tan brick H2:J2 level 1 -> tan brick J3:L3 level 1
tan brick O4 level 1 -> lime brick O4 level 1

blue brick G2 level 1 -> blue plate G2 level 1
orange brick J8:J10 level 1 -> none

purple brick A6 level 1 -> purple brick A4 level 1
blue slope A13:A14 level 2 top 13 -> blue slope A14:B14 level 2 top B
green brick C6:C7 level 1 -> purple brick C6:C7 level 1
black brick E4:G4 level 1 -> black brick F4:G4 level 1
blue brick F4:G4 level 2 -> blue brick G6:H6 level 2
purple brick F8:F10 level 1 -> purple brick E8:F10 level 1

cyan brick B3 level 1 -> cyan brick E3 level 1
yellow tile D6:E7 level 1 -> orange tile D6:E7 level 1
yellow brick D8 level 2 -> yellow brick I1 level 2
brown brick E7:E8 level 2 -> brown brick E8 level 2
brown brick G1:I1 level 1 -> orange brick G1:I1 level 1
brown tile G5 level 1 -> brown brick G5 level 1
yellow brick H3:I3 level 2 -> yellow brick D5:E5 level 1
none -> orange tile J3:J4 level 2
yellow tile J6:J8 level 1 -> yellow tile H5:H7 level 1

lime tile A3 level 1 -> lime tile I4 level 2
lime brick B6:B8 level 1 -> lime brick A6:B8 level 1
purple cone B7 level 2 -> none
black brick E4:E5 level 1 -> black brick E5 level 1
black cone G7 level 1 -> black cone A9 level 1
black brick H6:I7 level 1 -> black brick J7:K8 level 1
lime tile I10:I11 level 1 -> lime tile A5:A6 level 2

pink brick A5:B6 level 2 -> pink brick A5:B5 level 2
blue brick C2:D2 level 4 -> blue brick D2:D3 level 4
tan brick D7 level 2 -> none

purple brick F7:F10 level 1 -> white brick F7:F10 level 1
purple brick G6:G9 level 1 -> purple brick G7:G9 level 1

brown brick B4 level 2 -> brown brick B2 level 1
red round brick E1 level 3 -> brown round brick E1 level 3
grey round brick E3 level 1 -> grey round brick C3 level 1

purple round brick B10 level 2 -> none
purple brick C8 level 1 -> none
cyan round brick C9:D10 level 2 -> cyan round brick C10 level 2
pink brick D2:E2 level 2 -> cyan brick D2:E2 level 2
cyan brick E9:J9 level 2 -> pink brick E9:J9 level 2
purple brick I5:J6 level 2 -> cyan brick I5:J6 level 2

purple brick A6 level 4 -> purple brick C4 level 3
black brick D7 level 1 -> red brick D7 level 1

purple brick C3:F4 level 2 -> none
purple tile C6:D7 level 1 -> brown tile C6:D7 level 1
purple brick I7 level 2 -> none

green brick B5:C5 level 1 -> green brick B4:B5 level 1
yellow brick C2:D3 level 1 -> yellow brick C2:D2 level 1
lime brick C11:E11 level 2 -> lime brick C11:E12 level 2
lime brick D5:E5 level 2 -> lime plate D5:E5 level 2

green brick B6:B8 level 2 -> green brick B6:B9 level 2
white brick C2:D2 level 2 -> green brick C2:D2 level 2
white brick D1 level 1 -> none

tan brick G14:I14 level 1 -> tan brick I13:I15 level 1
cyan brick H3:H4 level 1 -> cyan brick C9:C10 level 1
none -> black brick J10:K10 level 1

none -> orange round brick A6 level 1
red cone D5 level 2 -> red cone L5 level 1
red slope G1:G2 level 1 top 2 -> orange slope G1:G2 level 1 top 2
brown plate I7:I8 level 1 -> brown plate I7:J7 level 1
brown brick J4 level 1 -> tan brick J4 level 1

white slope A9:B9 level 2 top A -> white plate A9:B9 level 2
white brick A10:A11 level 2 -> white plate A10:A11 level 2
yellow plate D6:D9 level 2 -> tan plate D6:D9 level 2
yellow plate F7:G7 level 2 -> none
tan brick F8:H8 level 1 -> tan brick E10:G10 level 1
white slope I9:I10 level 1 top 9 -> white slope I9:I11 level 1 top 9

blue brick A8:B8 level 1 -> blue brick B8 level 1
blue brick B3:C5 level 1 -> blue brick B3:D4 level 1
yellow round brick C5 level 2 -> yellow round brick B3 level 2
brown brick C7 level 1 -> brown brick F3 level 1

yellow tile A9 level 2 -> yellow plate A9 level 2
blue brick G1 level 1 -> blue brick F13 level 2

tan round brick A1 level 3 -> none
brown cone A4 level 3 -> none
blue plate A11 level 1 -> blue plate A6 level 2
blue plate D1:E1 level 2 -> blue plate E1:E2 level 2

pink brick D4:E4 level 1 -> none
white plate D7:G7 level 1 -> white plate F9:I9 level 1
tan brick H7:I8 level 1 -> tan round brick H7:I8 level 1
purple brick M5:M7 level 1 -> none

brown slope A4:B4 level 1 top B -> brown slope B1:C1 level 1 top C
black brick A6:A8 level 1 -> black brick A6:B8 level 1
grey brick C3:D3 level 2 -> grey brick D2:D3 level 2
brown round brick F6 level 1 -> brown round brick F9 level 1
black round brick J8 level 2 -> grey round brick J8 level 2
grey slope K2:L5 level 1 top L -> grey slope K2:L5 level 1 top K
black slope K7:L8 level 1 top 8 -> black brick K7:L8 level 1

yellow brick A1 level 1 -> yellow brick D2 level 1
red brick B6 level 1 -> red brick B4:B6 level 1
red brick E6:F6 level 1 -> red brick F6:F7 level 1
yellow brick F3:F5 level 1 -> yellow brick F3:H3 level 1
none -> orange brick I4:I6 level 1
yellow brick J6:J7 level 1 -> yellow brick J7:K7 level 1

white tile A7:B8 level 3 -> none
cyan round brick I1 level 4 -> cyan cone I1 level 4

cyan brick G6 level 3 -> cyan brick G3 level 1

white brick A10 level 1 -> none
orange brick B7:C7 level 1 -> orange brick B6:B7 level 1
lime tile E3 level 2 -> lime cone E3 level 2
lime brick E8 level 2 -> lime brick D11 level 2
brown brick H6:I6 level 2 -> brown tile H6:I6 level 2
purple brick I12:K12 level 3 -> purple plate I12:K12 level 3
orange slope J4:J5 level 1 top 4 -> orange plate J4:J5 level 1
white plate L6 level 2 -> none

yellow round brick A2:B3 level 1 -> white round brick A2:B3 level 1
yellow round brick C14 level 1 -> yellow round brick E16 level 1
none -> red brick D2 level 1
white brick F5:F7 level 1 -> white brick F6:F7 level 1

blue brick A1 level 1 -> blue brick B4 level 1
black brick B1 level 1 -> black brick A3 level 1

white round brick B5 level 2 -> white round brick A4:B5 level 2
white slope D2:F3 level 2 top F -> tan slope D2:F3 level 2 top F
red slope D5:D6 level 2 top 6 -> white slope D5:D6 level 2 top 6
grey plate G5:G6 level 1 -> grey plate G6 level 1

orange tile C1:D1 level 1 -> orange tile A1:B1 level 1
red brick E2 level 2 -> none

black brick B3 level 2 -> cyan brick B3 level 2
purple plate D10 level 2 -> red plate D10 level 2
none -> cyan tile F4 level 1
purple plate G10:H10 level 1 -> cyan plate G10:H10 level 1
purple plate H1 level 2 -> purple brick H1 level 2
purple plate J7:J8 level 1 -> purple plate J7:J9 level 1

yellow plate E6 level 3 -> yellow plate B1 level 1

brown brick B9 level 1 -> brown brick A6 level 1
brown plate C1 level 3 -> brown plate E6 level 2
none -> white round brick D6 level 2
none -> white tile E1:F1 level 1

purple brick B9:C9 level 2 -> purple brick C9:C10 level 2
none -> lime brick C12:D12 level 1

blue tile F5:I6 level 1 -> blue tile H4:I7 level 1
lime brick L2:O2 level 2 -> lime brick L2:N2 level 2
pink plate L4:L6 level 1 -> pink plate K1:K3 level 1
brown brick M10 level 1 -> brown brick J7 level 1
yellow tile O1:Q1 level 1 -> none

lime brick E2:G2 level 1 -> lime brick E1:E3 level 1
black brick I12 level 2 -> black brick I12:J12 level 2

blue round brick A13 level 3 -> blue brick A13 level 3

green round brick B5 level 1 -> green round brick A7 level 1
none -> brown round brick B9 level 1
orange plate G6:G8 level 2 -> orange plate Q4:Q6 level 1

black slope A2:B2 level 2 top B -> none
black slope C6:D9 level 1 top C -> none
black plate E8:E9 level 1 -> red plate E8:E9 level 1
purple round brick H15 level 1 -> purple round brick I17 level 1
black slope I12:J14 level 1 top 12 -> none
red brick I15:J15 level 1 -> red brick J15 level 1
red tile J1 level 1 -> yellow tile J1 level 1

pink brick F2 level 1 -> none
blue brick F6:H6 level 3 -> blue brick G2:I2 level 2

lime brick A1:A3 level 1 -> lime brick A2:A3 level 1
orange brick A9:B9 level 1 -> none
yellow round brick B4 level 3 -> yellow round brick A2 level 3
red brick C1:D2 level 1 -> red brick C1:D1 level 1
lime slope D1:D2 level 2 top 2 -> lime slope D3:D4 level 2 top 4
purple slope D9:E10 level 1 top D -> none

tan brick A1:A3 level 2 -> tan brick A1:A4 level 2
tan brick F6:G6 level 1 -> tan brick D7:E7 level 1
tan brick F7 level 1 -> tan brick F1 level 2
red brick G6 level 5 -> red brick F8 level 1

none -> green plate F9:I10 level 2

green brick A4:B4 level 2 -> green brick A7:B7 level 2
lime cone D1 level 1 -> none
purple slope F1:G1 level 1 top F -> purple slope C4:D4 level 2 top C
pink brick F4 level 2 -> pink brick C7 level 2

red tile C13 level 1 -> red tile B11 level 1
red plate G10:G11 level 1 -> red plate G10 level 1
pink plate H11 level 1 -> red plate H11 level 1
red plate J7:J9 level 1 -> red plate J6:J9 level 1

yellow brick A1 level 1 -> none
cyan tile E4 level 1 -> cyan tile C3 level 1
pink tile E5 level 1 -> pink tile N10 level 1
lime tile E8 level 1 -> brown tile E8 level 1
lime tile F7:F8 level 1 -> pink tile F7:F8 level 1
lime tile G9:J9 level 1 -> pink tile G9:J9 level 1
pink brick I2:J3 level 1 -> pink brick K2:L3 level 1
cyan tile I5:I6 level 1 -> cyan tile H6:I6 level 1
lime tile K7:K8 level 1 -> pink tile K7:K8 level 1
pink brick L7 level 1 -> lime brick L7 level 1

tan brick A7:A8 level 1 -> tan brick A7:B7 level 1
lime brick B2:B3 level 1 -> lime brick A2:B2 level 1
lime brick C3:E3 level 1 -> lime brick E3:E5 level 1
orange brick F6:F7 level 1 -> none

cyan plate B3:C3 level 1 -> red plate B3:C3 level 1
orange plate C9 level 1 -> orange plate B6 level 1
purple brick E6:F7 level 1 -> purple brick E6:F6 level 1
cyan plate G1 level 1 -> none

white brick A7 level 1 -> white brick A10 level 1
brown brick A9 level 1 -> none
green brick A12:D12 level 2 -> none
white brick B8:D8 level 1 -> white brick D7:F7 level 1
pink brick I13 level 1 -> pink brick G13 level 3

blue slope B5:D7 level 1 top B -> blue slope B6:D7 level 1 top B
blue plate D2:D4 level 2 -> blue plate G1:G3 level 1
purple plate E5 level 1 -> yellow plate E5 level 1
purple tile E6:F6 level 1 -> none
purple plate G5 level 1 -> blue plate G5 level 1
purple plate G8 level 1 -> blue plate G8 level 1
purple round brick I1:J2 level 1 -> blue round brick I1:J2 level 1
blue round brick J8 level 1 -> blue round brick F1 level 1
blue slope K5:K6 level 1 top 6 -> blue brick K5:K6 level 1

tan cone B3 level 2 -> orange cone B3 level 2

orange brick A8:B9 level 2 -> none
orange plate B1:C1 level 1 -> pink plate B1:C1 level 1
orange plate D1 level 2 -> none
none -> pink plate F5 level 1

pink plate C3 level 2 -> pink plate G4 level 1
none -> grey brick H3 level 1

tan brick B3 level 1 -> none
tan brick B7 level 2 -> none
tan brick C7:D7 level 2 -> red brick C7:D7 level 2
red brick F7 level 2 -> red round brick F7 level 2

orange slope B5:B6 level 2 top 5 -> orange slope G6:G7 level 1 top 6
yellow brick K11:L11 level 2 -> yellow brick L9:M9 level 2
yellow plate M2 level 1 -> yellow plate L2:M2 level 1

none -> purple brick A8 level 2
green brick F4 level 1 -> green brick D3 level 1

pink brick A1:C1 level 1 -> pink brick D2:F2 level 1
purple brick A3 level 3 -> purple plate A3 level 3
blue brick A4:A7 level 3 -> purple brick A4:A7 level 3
========================================
### Work required
Among the records above, a stretch begins at the line containing "orange plate G6:G8" and ends at the line containing "lime slope D1:D2". Restate that stretch word for word, and nothing else.

### Task response
orange plate G6:G8 level 2 -> orange plate Q4:Q6 level 1

black slope A2:B2 level 2 top B -> none
black slope C6:D9 level 1 top C -> none
black plate E8:E9 level 1 -> red plate E8:E9 level 1
purple round brick H15 level 1 -> purple round brick I17 level 1
black slope I12:J14 level 1 top 12 -> none
red brick I15:J15 level 1 -> red brick J15 level 1
red tile J1 level 1 -> yellow tile J1 level 1

pink brick F2 level 1 -> none
blue brick F6:H6 level 3 -> blue brick G2:I2 level 2

lime brick A1:A3 level 1 -> lime brick A2:A3 level 1
orange brick A9:B9 level 1 -> none
yellow round brick B4 level 3 -> yellow round brick A2 level 3
red brick C1:D2 level 1 -> red brick C1:D1 level 1
lime slope D1:D2 level 2 top 2 -> lime slope D3:D4 level 2 top 4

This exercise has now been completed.